[Source data]
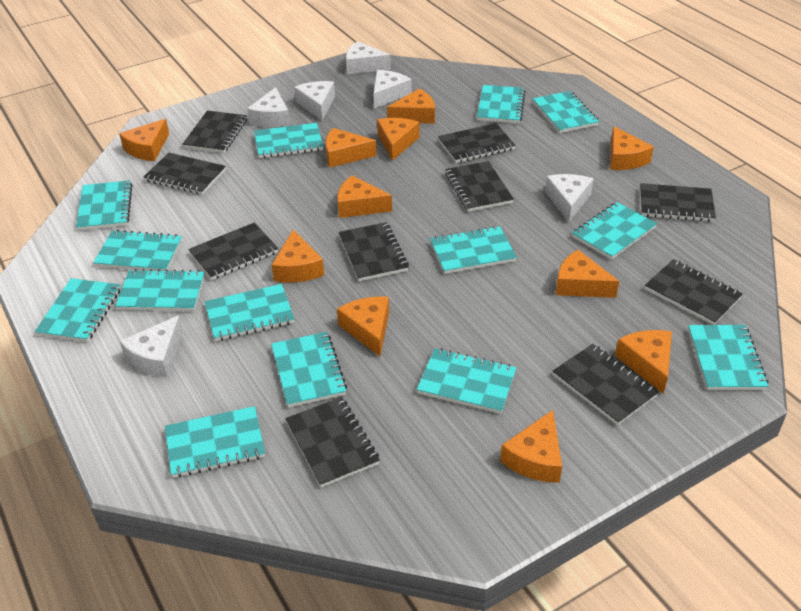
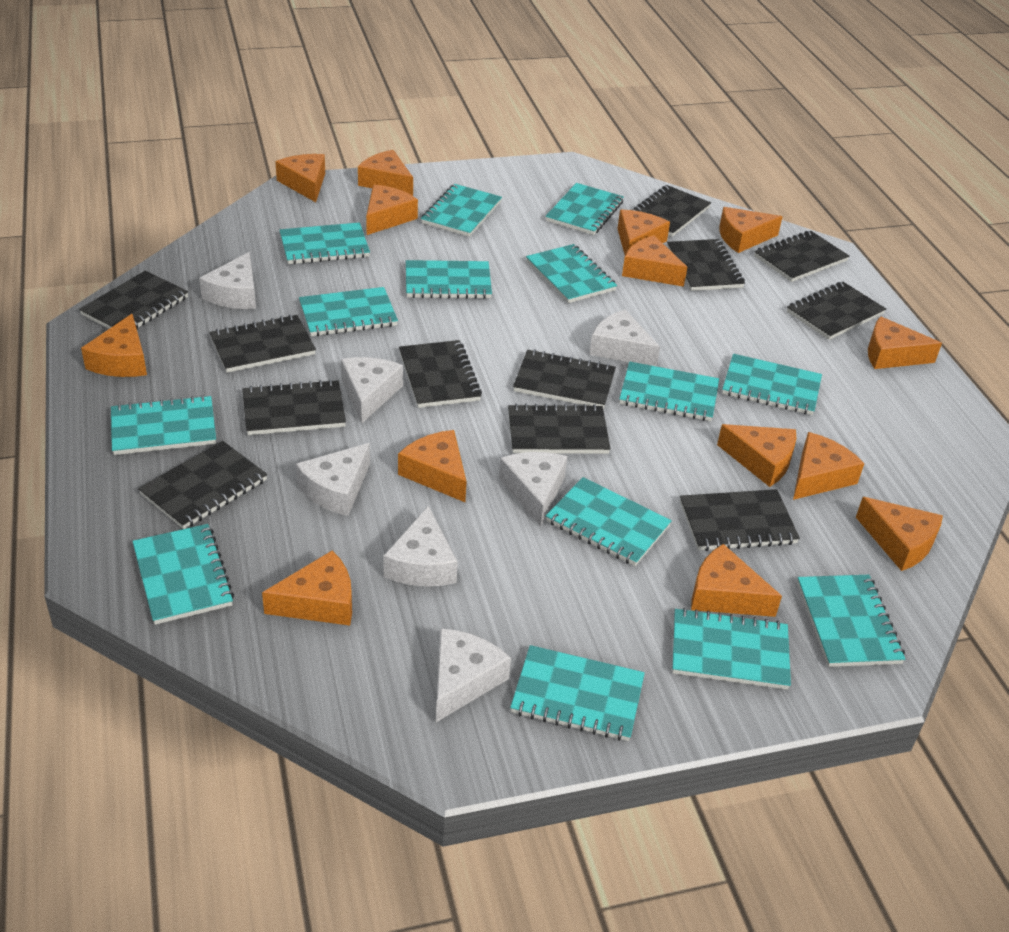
black notebook: 10 -> 12
orange cheese: 11 -> 14
white cheese: 6 -> 7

[What you will do] In your copy of the material, every word must match and no image should appear.

[Task result]
black notebook: 10 -> 12
orange cheese: 11 -> 14
white cheese: 6 -> 7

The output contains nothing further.